Task brief: Could you quote, exactly as they stand, the lines running from the one with "grey pusufugux [374, 169] -> none" to the final line of the material?

- - - - -

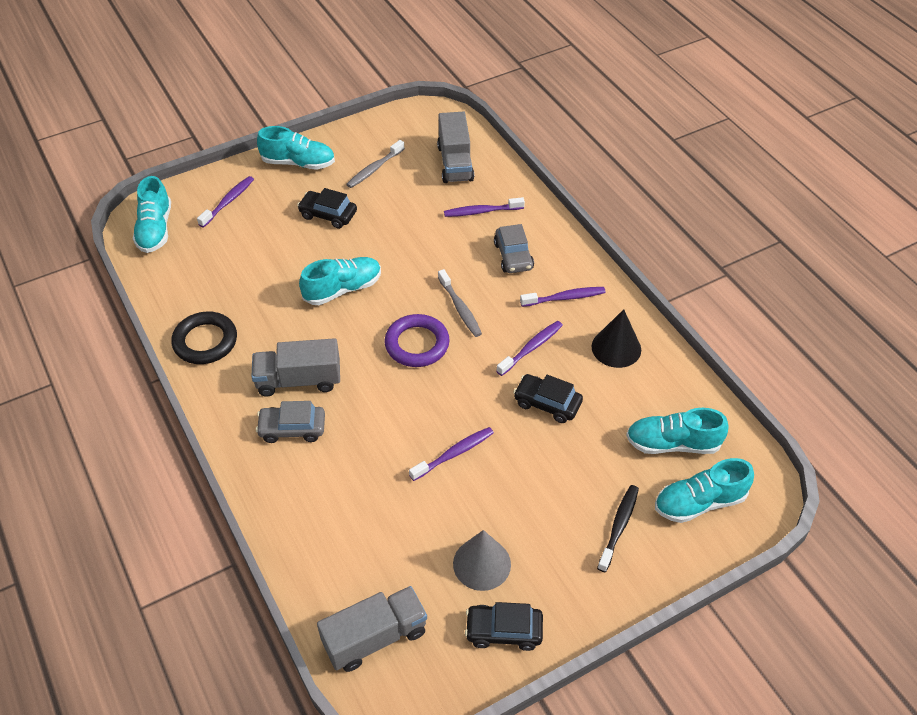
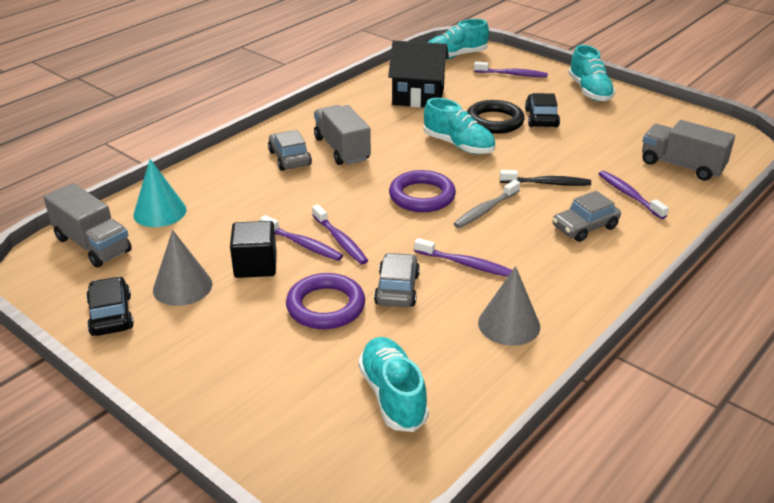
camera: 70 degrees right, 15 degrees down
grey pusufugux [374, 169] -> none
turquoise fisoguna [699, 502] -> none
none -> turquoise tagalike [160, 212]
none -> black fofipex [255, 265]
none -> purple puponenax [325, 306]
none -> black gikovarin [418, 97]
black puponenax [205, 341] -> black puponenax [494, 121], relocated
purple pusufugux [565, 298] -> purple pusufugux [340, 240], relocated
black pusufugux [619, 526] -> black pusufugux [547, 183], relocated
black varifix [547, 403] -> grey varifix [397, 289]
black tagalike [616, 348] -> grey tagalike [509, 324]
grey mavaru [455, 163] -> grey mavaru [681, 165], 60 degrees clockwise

- - - - -

Result of this task:
grey pusufugux [374, 169] -> none
turquoise fisoguna [699, 502] -> none
none -> turquoise tagalike [160, 212]
none -> black fofipex [255, 265]
none -> purple puponenax [325, 306]
none -> black gikovarin [418, 97]
black puponenax [205, 341] -> black puponenax [494, 121], relocated
purple pusufugux [565, 298] -> purple pusufugux [340, 240], relocated
black pusufugux [619, 526] -> black pusufugux [547, 183], relocated
black varifix [547, 403] -> grey varifix [397, 289]
black tagalike [616, 348] -> grey tagalike [509, 324]
grey mavaru [455, 163] -> grey mavaru [681, 165], 60 degrees clockwise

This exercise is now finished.